> WHAT THE EXERCISE ASKS
Your task is to write out the complete listing exactly as it is shown.

= Beginning of Section =

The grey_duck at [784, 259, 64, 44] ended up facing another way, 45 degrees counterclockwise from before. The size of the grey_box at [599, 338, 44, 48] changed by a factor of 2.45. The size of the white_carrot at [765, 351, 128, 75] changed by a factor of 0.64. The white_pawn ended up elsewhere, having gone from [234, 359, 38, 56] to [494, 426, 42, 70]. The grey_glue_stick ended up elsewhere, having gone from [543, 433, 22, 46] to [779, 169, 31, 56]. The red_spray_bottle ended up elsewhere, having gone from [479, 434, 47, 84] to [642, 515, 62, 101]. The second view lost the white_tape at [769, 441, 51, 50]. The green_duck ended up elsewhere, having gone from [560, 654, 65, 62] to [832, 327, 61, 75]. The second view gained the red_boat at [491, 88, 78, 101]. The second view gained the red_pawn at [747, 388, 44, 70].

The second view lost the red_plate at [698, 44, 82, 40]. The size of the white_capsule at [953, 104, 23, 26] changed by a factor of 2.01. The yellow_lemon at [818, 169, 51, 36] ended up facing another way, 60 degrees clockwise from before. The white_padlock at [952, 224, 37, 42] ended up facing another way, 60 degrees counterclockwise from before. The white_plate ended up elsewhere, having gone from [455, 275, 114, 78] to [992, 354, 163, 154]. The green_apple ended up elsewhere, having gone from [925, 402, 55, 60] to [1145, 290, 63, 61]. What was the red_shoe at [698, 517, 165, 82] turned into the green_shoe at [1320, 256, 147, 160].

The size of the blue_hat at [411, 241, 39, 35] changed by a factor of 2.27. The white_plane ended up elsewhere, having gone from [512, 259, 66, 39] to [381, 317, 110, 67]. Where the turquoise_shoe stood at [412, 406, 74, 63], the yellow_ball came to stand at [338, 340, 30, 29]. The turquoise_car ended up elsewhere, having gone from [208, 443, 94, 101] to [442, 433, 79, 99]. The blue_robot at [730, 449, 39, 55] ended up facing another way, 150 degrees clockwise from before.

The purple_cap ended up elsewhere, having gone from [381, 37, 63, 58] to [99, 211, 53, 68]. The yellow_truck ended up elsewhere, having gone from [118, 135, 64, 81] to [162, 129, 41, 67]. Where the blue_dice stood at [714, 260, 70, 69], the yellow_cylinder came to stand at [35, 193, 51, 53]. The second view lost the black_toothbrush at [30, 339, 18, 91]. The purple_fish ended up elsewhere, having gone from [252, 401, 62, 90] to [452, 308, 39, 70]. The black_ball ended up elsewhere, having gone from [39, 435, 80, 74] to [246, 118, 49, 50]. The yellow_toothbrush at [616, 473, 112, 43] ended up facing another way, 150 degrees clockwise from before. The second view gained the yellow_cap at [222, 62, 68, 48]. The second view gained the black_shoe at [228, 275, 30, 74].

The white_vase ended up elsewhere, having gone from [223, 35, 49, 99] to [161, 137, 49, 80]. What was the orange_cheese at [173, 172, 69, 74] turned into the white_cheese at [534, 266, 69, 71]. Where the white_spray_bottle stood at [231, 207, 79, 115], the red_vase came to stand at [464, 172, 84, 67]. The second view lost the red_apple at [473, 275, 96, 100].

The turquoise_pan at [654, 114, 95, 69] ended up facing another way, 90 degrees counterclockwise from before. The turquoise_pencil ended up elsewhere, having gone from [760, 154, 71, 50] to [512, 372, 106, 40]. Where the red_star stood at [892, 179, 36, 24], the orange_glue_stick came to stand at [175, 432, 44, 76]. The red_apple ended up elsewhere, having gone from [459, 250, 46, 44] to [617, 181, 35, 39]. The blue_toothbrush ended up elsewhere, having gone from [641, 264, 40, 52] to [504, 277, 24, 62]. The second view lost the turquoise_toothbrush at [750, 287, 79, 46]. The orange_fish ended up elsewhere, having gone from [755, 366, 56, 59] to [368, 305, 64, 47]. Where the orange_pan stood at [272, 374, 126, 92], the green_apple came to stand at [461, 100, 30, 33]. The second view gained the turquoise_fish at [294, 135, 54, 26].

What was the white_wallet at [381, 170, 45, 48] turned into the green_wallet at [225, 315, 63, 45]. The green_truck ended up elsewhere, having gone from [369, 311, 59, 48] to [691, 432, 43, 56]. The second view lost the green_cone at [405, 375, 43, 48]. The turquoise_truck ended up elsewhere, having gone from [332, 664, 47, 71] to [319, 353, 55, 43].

= End of Section =

> RESULT
The grey_duck at [784, 259, 64, 44] ended up facing another way, 45 degrees counterclockwise from before. The size of the grey_box at [599, 338, 44, 48] changed by a factor of 2.45. The size of the white_carrot at [765, 351, 128, 75] changed by a factor of 0.64. The white_pawn ended up elsewhere, having gone from [234, 359, 38, 56] to [494, 426, 42, 70]. The grey_glue_stick ended up elsewhere, having gone from [543, 433, 22, 46] to [779, 169, 31, 56]. The red_spray_bottle ended up elsewhere, having gone from [479, 434, 47, 84] to [642, 515, 62, 101]. The second view lost the white_tape at [769, 441, 51, 50]. The green_duck ended up elsewhere, having gone from [560, 654, 65, 62] to [832, 327, 61, 75]. The second view gained the red_boat at [491, 88, 78, 101]. The second view gained the red_pawn at [747, 388, 44, 70].

The second view lost the red_plate at [698, 44, 82, 40]. The size of the white_capsule at [953, 104, 23, 26] changed by a factor of 2.01. The yellow_lemon at [818, 169, 51, 36] ended up facing another way, 60 degrees clockwise from before. The white_padlock at [952, 224, 37, 42] ended up facing another way, 60 degrees counterclockwise from before. The white_plate ended up elsewhere, having gone from [455, 275, 114, 78] to [992, 354, 163, 154]. The green_apple ended up elsewhere, having gone from [925, 402, 55, 60] to [1145, 290, 63, 61]. What was the red_shoe at [698, 517, 165, 82] turned into the green_shoe at [1320, 256, 147, 160].

The size of the blue_hat at [411, 241, 39, 35] changed by a factor of 2.27. The white_plane ended up elsewhere, having gone from [512, 259, 66, 39] to [381, 317, 110, 67]. Where the turquoise_shoe stood at [412, 406, 74, 63], the yellow_ball came to stand at [338, 340, 30, 29]. The turquoise_car ended up elsewhere, having gone from [208, 443, 94, 101] to [442, 433, 79, 99]. The blue_robot at [730, 449, 39, 55] ended up facing another way, 150 degrees clockwise from before.

The purple_cap ended up elsewhere, having gone from [381, 37, 63, 58] to [99, 211, 53, 68]. The yellow_truck ended up elsewhere, having gone from [118, 135, 64, 81] to [162, 129, 41, 67]. Where the blue_dice stood at [714, 260, 70, 69], the yellow_cylinder came to stand at [35, 193, 51, 53]. The second view lost the black_toothbrush at [30, 339, 18, 91]. The purple_fish ended up elsewhere, having gone from [252, 401, 62, 90] to [452, 308, 39, 70]. The black_ball ended up elsewhere, having gone from [39, 435, 80, 74] to [246, 118, 49, 50]. The yellow_toothbrush at [616, 473, 112, 43] ended up facing another way, 150 degrees clockwise from before. The second view gained the yellow_cap at [222, 62, 68, 48]. The second view gained the black_shoe at [228, 275, 30, 74].

The white_vase ended up elsewhere, having gone from [223, 35, 49, 99] to [161, 137, 49, 80]. What was the orange_cheese at [173, 172, 69, 74] turned into the white_cheese at [534, 266, 69, 71]. Where the white_spray_bottle stood at [231, 207, 79, 115], the red_vase came to stand at [464, 172, 84, 67]. The second view lost the red_apple at [473, 275, 96, 100].

The turquoise_pan at [654, 114, 95, 69] ended up facing another way, 90 degrees counterclockwise from before. The turquoise_pencil ended up elsewhere, having gone from [760, 154, 71, 50] to [512, 372, 106, 40]. Where the red_star stood at [892, 179, 36, 24], the orange_glue_stick came to stand at [175, 432, 44, 76]. The red_apple ended up elsewhere, having gone from [459, 250, 46, 44] to [617, 181, 35, 39]. The blue_toothbrush ended up elsewhere, having gone from [641, 264, 40, 52] to [504, 277, 24, 62]. The second view lost the turquoise_toothbrush at [750, 287, 79, 46]. The orange_fish ended up elsewhere, having gone from [755, 366, 56, 59] to [368, 305, 64, 47]. Where the orange_pan stood at [272, 374, 126, 92], the green_apple came to stand at [461, 100, 30, 33]. The second view gained the turquoise_fish at [294, 135, 54, 26].

What was the white_wallet at [381, 170, 45, 48] turned into the green_wallet at [225, 315, 63, 45]. The green_truck ended up elsewhere, having gone from [369, 311, 59, 48] to [691, 432, 43, 56]. The second view lost the green_cone at [405, 375, 43, 48]. The turquoise_truck ended up elsewhere, having gone from [332, 664, 47, 71] to [319, 353, 55, 43].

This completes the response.